> MATERIAL FOR THIS TASK
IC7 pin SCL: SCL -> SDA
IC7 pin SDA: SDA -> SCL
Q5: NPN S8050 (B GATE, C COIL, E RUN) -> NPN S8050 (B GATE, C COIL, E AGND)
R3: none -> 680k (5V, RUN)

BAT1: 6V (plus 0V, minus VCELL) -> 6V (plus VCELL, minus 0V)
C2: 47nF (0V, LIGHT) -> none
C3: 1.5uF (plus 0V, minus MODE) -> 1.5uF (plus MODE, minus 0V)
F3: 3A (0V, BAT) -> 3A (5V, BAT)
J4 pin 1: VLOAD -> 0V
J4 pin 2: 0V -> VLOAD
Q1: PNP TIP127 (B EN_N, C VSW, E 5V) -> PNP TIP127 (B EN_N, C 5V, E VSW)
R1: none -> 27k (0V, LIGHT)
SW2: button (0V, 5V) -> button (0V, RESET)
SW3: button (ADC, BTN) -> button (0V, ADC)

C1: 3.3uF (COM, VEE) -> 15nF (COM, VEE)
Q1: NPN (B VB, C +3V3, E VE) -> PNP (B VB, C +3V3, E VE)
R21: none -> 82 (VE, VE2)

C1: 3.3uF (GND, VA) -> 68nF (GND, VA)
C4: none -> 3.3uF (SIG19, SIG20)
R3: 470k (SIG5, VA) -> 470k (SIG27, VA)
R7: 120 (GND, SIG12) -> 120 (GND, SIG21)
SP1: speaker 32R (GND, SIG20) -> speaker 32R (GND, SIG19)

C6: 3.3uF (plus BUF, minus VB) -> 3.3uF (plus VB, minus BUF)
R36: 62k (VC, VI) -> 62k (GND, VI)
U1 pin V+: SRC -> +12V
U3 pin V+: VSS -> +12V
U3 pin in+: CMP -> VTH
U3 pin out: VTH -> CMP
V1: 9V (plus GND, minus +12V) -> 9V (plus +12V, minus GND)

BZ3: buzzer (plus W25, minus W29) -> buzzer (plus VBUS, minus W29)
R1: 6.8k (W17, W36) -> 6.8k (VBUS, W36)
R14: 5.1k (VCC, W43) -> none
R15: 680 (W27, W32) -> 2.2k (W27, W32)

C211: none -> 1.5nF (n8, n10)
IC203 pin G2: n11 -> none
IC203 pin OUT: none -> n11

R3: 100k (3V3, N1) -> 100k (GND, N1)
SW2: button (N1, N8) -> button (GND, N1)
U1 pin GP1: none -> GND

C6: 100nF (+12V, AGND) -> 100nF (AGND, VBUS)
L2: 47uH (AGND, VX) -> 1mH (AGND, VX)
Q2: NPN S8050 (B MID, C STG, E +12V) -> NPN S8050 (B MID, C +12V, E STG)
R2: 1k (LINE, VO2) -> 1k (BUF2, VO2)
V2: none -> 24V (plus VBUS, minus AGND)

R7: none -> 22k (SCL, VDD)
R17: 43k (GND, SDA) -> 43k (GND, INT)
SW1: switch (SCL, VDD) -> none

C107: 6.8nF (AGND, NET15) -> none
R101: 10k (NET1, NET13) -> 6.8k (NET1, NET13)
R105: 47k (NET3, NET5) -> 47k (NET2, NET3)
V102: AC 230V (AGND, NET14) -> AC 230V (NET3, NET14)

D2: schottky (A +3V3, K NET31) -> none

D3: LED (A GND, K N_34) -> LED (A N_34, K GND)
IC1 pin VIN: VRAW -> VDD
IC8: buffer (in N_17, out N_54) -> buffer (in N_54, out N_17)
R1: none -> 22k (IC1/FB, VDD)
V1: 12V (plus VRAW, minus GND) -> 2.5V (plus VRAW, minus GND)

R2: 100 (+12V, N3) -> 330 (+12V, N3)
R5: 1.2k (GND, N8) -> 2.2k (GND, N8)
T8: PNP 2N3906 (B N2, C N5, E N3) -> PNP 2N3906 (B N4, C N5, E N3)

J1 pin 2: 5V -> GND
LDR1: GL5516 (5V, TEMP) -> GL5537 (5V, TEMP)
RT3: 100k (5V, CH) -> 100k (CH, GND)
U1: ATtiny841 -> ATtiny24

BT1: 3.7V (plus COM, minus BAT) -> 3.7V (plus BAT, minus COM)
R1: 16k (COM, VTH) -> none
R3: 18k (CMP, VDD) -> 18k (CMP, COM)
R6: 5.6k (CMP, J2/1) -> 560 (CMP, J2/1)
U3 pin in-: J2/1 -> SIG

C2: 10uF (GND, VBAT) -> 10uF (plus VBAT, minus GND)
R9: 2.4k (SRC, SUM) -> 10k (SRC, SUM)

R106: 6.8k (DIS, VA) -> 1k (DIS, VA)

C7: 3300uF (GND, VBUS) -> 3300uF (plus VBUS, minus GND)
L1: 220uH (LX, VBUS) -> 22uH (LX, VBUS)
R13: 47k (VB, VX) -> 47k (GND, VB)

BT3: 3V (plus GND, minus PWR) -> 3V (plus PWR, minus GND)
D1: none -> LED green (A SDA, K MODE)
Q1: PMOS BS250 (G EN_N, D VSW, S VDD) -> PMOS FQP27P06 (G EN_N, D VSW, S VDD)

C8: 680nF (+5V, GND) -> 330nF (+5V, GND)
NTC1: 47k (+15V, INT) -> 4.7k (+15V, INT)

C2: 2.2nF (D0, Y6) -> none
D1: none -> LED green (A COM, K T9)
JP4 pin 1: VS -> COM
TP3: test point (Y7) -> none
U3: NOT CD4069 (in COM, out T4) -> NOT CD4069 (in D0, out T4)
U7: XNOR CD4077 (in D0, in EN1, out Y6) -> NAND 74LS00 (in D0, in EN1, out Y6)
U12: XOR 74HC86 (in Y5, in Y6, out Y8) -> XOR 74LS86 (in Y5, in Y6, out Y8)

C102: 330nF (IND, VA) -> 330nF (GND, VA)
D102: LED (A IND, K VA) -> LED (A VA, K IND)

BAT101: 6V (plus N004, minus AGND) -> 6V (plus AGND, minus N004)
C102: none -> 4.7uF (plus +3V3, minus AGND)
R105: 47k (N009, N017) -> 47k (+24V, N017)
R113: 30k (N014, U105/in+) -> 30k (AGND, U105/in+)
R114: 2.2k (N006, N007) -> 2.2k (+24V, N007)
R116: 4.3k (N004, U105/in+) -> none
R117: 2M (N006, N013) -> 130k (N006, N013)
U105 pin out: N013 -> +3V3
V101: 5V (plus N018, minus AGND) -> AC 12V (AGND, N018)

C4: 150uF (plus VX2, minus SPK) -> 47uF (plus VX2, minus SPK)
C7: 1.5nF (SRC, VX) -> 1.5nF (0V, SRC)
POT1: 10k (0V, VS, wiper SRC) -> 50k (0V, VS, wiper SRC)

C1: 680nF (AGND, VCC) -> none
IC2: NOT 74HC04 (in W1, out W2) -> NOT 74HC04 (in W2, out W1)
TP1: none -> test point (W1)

> TASK DIRECTIONS
Retype only the stretch of lines above starting at the one with "F3: 3A (0V, BAT) -> 3A (5V, BAT)" and stopping at the one with "V102: AC 230V", exactly as written, with both kept.

> TASK RESULT
F3: 3A (0V, BAT) -> 3A (5V, BAT)
J4 pin 1: VLOAD -> 0V
J4 pin 2: 0V -> VLOAD
Q1: PNP TIP127 (B EN_N, C VSW, E 5V) -> PNP TIP127 (B EN_N, C 5V, E VSW)
R1: none -> 27k (0V, LIGHT)
SW2: button (0V, 5V) -> button (0V, RESET)
SW3: button (ADC, BTN) -> button (0V, ADC)

C1: 3.3uF (COM, VEE) -> 15nF (COM, VEE)
Q1: NPN (B VB, C +3V3, E VE) -> PNP (B VB, C +3V3, E VE)
R21: none -> 82 (VE, VE2)

C1: 3.3uF (GND, VA) -> 68nF (GND, VA)
C4: none -> 3.3uF (SIG19, SIG20)
R3: 470k (SIG5, VA) -> 470k (SIG27, VA)
R7: 120 (GND, SIG12) -> 120 (GND, SIG21)
SP1: speaker 32R (GND, SIG20) -> speaker 32R (GND, SIG19)

C6: 3.3uF (plus BUF, minus VB) -> 3.3uF (plus VB, minus BUF)
R36: 62k (VC, VI) -> 62k (GND, VI)
U1 pin V+: SRC -> +12V
U3 pin V+: VSS -> +12V
U3 pin in+: CMP -> VTH
U3 pin out: VTH -> CMP
V1: 9V (plus GND, minus +12V) -> 9V (plus +12V, minus GND)

BZ3: buzzer (plus W25, minus W29) -> buzzer (plus VBUS, minus W29)
R1: 6.8k (W17, W36) -> 6.8k (VBUS, W36)
R14: 5.1k (VCC, W43) -> none
R15: 680 (W27, W32) -> 2.2k (W27, W32)

C211: none -> 1.5nF (n8, n10)
IC203 pin G2: n11 -> none
IC203 pin OUT: none -> n11

R3: 100k (3V3, N1) -> 100k (GND, N1)
SW2: button (N1, N8) -> button (GND, N1)
U1 pin GP1: none -> GND

C6: 100nF (+12V, AGND) -> 100nF (AGND, VBUS)
L2: 47uH (AGND, VX) -> 1mH (AGND, VX)
Q2: NPN S8050 (B MID, C STG, E +12V) -> NPN S8050 (B MID, C +12V, E STG)
R2: 1k (LINE, VO2) -> 1k (BUF2, VO2)
V2: none -> 24V (plus VBUS, minus AGND)

R7: none -> 22k (SCL, VDD)
R17: 43k (GND, SDA) -> 43k (GND, INT)
SW1: switch (SCL, VDD) -> none

C107: 6.8nF (AGND, NET15) -> none
R101: 10k (NET1, NET13) -> 6.8k (NET1, NET13)
R105: 47k (NET3, NET5) -> 47k (NET2, NET3)
V102: AC 230V (AGND, NET14) -> AC 230V (NET3, NET14)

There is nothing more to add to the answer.